Object state comparisons

* * * * *

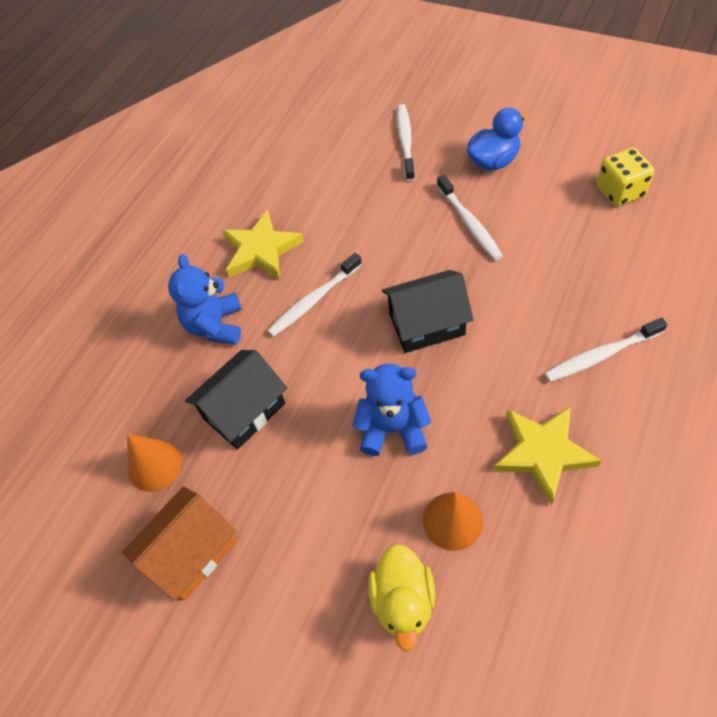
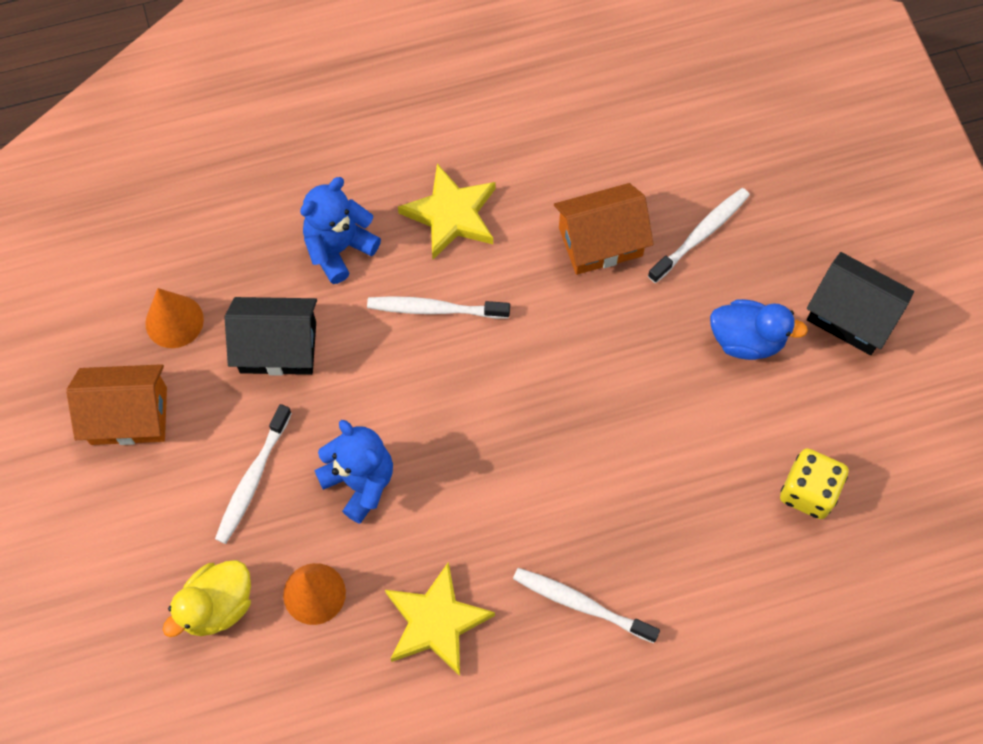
camera: 40 degrees right, 10 degrees up
(360, 189) = (600, 241): none -> orange house
(427, 324) = (490, 428): black house -> black house (851, 316)
(469, 223) = (643, 377): white toothbrush -> white toothbrush (253, 479)

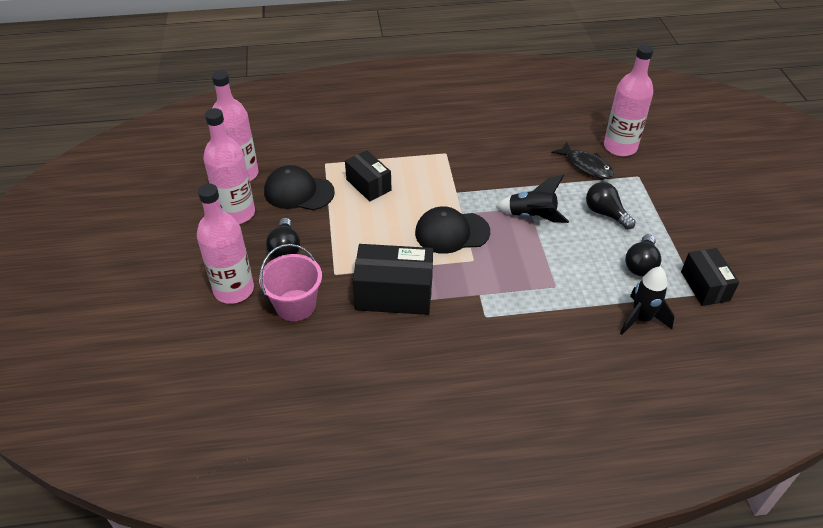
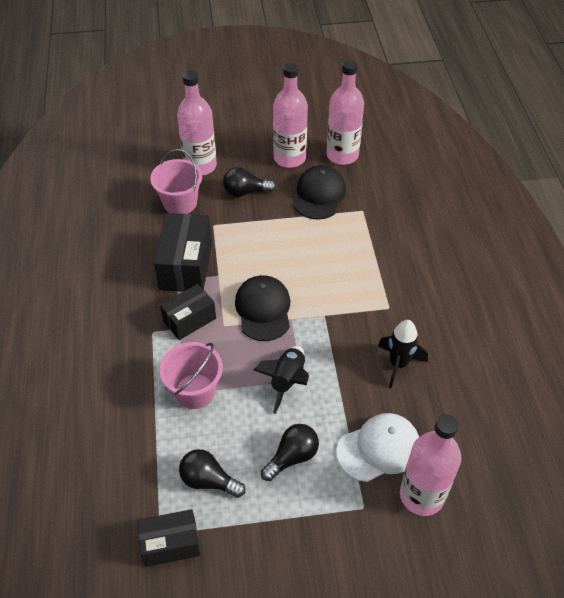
camera: 90 degrees right, 5 degrees up
(368, 185) = (332, 244): black box -> black box (189, 320)
(552, 278) = (195, 391): none -> pink bucket
(586, 166) = (379, 448): black fish -> white cap
(641, 319) = (132, 466): black rocket -> black rocket (398, 364)

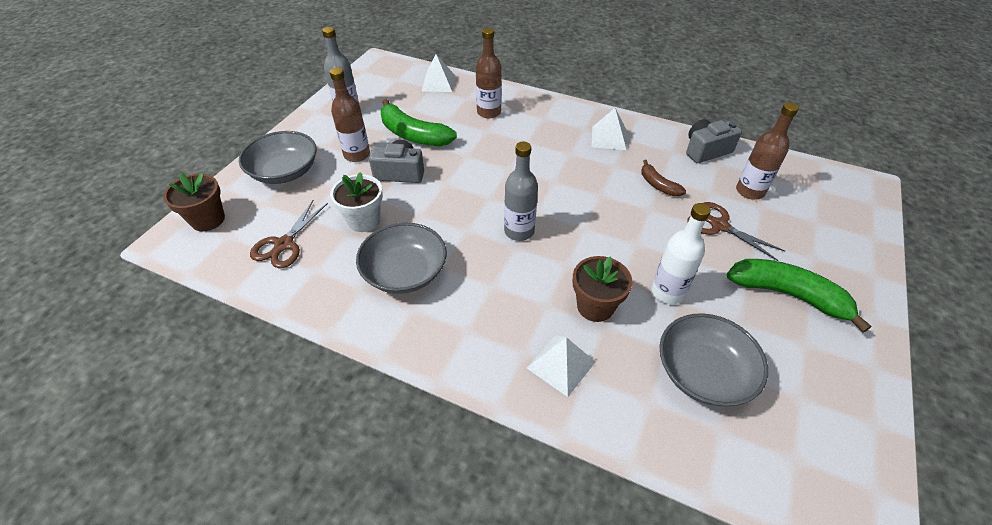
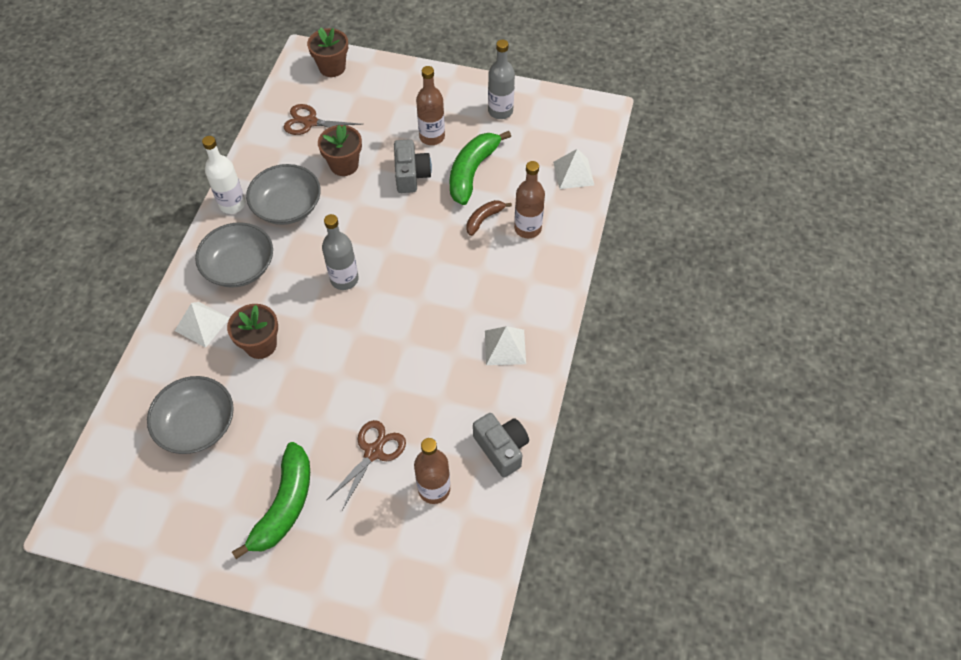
camera: 80 degrees right, 10 degrees up
(285, 171) = (398, 94): grey bowl -> grey bowl (239, 267)
(364, 220) = (344, 165): white flower pot -> brown flower pot
(658, 185) = (429, 396): brown banana -> brown banana (484, 219)
(667, 292) = (280, 401): white bottle -> white bottle (232, 204)

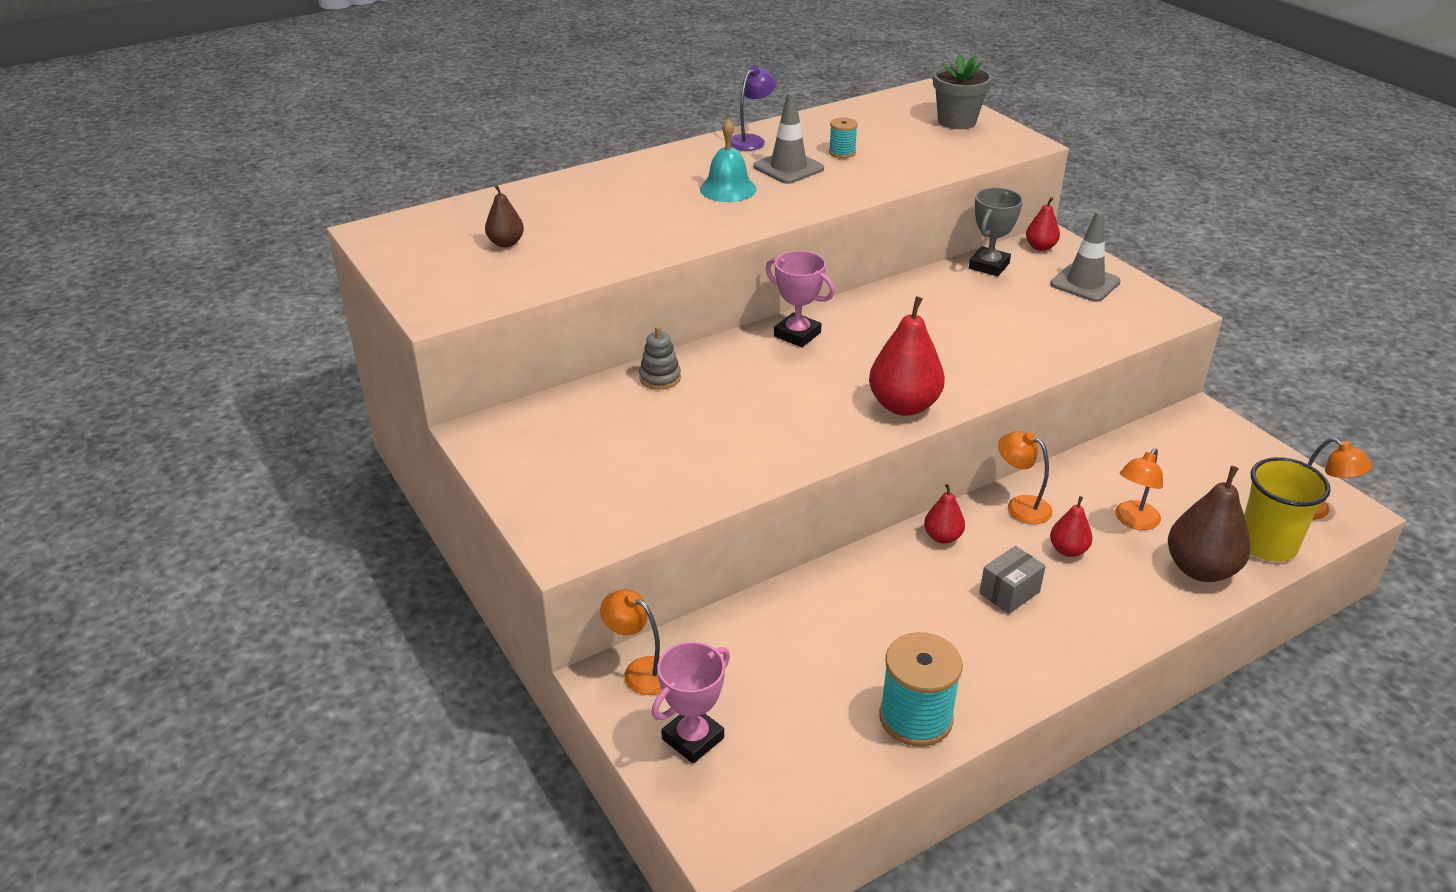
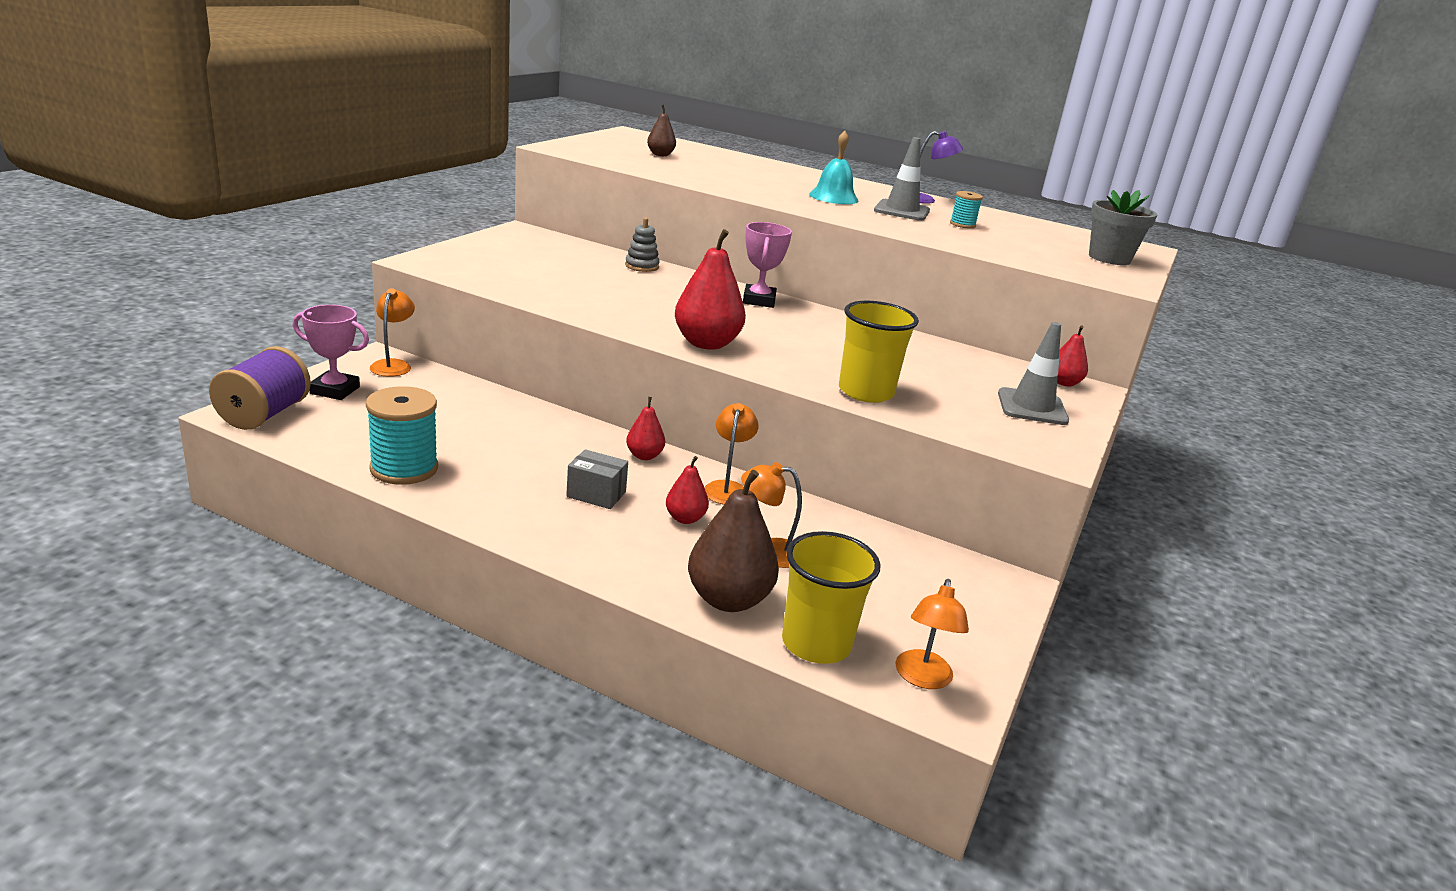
camera: 55 degrees right, 10 degrees down
(736, 816) = (264, 414): none -> purple spool
(989, 266) = (987, 362): grey trophy -> none
(1038, 354) = (865, 392): none -> yellow cup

* * * * *

**TASK DESCRIPTION**
Your answer must be the exact lines from the one containing "(641, 319) = (132, 466): black" through the last line of the records above, with both included and no pictures.

**SOLUTION TO THE EXERCISE**
(641, 319) = (132, 466): black rocket -> black rocket (398, 364)

camera: 80 degrees right, 10 degrees up
(285, 171) = (398, 94): grey bowl -> grey bowl (239, 267)
(364, 220) = (344, 165): white flower pot -> brown flower pot
(658, 185) = (429, 396): brown banana -> brown banana (484, 219)
(667, 292) = (280, 401): white bottle -> white bottle (232, 204)

camera: 55 degrees right, 10 degrees down
(736, 816) = (264, 414): none -> purple spool
(989, 266) = (987, 362): grey trophy -> none
(1038, 354) = (865, 392): none -> yellow cup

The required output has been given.